[Records from a collection]
==========
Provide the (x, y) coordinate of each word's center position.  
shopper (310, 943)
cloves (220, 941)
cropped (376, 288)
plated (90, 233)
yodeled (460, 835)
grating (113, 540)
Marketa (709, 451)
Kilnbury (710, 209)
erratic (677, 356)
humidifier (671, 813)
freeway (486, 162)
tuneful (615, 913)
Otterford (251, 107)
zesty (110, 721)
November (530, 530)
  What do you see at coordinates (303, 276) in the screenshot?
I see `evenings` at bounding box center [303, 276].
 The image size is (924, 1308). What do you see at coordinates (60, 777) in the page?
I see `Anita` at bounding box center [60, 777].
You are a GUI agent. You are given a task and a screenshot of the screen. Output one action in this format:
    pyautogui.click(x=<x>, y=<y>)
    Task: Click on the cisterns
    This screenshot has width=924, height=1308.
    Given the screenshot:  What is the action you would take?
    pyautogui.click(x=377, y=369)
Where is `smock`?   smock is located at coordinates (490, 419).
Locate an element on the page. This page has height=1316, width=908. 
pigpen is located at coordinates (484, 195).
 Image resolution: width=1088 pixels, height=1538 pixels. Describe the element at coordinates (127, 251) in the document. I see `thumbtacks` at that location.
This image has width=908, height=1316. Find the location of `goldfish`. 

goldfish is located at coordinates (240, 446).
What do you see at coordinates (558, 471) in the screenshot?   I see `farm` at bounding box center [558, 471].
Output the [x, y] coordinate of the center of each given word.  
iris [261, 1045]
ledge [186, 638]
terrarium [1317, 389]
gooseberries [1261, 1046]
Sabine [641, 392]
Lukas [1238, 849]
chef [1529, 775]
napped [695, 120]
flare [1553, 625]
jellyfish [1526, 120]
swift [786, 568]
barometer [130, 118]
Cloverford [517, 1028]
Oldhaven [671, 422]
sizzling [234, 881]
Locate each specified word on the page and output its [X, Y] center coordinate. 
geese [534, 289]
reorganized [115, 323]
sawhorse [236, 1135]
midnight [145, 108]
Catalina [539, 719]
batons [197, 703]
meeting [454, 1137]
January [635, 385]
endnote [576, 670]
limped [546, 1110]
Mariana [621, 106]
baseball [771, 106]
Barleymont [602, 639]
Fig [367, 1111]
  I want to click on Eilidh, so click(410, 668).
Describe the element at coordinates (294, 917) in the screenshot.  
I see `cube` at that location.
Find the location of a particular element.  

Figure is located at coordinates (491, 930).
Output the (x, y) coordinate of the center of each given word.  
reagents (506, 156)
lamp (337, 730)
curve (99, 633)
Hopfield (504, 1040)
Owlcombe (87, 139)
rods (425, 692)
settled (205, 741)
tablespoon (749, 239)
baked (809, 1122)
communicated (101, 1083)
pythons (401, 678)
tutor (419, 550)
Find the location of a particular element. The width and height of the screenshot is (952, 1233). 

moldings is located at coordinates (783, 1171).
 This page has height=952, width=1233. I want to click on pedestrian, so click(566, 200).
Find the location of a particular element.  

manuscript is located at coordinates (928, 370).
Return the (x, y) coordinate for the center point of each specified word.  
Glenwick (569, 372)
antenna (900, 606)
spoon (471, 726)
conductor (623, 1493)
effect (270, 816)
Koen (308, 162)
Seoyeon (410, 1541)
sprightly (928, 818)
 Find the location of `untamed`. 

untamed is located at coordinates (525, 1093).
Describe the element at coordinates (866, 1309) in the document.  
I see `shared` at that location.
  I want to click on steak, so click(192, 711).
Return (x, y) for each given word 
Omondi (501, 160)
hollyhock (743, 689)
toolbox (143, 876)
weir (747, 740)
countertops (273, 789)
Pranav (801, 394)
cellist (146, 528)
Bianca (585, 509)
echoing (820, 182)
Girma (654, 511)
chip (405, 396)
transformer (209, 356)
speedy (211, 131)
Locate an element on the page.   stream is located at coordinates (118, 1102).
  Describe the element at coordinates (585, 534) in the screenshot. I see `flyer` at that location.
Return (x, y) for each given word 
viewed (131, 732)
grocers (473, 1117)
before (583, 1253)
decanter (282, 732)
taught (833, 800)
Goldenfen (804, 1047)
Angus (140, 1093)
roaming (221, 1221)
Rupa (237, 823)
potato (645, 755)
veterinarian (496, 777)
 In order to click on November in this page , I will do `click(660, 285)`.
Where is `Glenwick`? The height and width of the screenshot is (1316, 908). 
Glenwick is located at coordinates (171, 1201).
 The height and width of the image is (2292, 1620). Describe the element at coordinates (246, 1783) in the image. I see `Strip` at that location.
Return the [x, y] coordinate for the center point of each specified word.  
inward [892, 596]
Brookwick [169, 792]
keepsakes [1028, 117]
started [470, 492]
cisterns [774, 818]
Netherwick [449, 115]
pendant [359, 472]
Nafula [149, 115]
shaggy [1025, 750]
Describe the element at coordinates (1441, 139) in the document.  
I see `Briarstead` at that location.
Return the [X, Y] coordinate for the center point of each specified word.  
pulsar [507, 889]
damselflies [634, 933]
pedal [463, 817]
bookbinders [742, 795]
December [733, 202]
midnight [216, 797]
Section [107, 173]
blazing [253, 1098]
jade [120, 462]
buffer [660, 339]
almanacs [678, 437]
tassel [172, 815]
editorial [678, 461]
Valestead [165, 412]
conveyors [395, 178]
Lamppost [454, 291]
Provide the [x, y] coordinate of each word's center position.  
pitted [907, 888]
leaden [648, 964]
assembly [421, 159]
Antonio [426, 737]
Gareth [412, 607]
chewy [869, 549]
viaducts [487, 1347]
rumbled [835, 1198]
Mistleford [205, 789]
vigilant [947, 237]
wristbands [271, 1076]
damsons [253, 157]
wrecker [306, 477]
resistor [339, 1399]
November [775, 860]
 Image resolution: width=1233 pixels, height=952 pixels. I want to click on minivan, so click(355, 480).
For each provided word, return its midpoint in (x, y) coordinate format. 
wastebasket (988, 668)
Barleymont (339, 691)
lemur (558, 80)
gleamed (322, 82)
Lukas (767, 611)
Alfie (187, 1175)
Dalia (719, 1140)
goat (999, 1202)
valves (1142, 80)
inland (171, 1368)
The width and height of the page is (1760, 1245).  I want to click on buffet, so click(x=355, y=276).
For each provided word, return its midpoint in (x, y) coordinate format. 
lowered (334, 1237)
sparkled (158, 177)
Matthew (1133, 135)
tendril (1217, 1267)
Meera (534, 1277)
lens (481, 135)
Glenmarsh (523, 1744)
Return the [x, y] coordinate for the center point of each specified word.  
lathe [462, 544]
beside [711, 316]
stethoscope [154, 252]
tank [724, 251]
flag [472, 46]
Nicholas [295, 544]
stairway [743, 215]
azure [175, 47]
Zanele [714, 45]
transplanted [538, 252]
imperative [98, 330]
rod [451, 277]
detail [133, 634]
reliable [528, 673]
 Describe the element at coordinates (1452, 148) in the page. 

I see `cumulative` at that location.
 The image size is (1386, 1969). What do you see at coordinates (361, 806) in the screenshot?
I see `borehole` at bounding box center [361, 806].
==========
WHAT YOU WILL DO: Report each line of the data above that contains the string "specified". Case matters, so a match must have the same uppercase and lowercase letters.

OUTPUT BELOW:
Locate each specified word on the page and output its [X, Y] center coordinate. 
Return the (x, y) coordinate for the center point of each specified word.  
Return the [x, y] coordinate for the center point of each specified word.  
Return the [X, Y] coordinate for the center point of each specified word.  
Return the [x, y] coordinate for the center point of each specified word.  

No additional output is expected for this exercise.